◆ **Task requirements**
Please keep to the lines below from the one with "brown pear: [198,319,253,361]" through the one with "red plate: [108,195,162,234] = 1 -> none = 0", and restate them word for word, ends included.

◆ **Provided material**
-------------------------
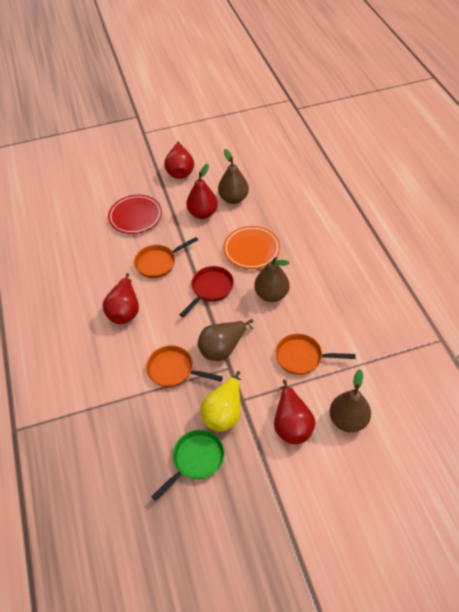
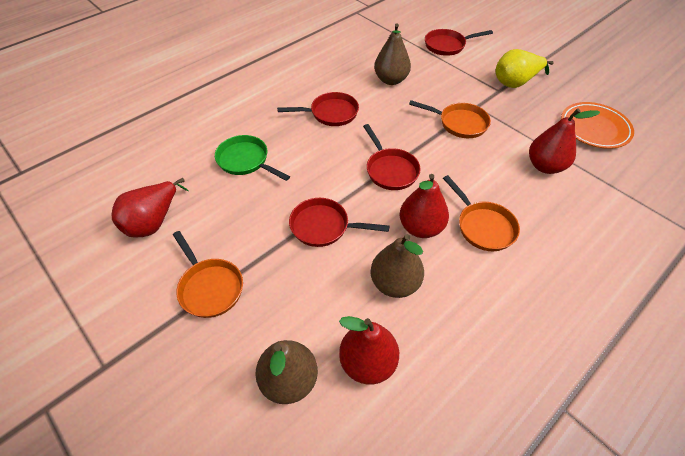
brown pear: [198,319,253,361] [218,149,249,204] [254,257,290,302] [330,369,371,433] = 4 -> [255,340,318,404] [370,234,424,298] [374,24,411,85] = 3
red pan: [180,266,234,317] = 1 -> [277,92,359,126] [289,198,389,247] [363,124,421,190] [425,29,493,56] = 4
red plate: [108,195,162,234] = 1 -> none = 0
-------------------------
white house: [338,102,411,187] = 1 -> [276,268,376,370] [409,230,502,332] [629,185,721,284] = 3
-------------------------
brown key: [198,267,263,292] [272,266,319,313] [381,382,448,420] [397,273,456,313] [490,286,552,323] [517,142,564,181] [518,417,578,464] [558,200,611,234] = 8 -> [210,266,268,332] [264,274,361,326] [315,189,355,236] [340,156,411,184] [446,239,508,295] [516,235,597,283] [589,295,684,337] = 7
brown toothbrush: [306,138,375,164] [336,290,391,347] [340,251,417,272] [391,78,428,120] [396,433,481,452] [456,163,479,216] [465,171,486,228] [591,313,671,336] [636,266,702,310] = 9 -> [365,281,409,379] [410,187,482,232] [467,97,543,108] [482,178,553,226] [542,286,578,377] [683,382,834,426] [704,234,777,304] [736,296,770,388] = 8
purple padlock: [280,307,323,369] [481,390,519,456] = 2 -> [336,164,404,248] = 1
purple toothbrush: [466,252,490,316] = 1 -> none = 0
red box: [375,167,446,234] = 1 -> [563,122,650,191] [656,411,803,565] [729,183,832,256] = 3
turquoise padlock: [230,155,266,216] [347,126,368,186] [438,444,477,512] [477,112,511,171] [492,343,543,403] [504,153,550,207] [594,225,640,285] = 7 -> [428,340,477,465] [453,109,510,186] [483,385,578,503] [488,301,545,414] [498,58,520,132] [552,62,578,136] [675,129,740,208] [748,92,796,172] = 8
-------------------------
◆ **Expected answer**
brown pear: [198,319,253,361] [218,149,249,204] [254,257,290,302] [330,369,371,433] = 4 -> [255,340,318,404] [370,234,424,298] [374,24,411,85] = 3
red pan: [180,266,234,317] = 1 -> [277,92,359,126] [289,198,389,247] [363,124,421,190] [425,29,493,56] = 4
red plate: [108,195,162,234] = 1 -> none = 0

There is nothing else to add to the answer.